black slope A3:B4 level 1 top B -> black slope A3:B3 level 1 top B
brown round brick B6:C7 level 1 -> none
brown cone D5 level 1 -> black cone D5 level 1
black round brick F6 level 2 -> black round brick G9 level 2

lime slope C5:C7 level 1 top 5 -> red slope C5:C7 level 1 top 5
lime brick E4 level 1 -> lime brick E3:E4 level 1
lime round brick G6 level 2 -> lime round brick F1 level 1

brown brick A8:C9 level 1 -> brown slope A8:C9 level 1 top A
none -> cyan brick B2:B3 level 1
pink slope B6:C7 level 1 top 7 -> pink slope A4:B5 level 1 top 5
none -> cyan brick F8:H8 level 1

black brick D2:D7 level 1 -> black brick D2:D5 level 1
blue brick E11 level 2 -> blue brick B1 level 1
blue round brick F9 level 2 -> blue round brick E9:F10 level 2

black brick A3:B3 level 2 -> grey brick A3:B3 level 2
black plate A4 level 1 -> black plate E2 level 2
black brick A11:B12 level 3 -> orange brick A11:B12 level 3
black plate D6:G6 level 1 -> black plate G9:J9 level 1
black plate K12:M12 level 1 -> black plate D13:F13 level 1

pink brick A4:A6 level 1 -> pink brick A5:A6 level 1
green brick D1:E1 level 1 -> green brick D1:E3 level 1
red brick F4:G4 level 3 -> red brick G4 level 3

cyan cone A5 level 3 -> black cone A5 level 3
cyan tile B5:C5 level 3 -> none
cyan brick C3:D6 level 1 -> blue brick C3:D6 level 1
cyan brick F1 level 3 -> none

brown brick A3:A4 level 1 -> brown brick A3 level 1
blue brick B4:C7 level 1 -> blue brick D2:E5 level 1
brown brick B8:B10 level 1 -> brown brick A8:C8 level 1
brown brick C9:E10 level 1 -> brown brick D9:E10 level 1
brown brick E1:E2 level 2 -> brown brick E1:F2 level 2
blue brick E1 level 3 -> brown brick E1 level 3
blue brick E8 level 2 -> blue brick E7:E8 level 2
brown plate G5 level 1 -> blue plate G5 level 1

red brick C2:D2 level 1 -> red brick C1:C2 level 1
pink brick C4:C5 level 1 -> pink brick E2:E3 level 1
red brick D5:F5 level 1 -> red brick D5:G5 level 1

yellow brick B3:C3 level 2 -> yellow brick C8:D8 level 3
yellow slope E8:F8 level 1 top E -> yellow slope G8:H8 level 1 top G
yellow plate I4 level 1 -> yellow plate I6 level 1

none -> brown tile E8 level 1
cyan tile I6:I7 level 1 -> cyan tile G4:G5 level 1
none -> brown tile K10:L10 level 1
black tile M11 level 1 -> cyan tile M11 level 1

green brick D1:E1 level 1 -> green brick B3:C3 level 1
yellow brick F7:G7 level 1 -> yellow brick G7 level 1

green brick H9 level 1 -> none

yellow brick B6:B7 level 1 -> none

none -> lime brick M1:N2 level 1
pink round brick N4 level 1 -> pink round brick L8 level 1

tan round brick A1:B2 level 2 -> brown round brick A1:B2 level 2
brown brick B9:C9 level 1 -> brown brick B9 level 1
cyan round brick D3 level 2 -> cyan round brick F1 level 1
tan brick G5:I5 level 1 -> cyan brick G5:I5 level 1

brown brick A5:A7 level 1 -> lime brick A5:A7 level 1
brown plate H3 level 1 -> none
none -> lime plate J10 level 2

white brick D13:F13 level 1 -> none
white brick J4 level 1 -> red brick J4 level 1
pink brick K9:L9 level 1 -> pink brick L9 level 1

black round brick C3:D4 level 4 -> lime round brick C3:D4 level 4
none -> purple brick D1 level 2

-=-=-

→ PROBLEM
Reproduce exactly the lines from the one containing "pink brick C4:C5" through the last line of the records, both included, and nothing else.

→ ANSWER SPACE
pink brick C4:C5 level 1 -> pink brick E2:E3 level 1
red brick D5:F5 level 1 -> red brick D5:G5 level 1

yellow brick B3:C3 level 2 -> yellow brick C8:D8 level 3
yellow slope E8:F8 level 1 top E -> yellow slope G8:H8 level 1 top G
yellow plate I4 level 1 -> yellow plate I6 level 1

none -> brown tile E8 level 1
cyan tile I6:I7 level 1 -> cyan tile G4:G5 level 1
none -> brown tile K10:L10 level 1
black tile M11 level 1 -> cyan tile M11 level 1

green brick D1:E1 level 1 -> green brick B3:C3 level 1
yellow brick F7:G7 level 1 -> yellow brick G7 level 1

green brick H9 level 1 -> none

yellow brick B6:B7 level 1 -> none

none -> lime brick M1:N2 level 1
pink round brick N4 level 1 -> pink round brick L8 level 1

tan round brick A1:B2 level 2 -> brown round brick A1:B2 level 2
brown brick B9:C9 level 1 -> brown brick B9 level 1
cyan round brick D3 level 2 -> cyan round brick F1 level 1
tan brick G5:I5 level 1 -> cyan brick G5:I5 level 1

brown brick A5:A7 level 1 -> lime brick A5:A7 level 1
brown plate H3 level 1 -> none
none -> lime plate J10 level 2

white brick D13:F13 level 1 -> none
white brick J4 level 1 -> red brick J4 level 1
pink brick K9:L9 level 1 -> pink brick L9 level 1

black round brick C3:D4 level 4 -> lime round brick C3:D4 level 4
none -> purple brick D1 level 2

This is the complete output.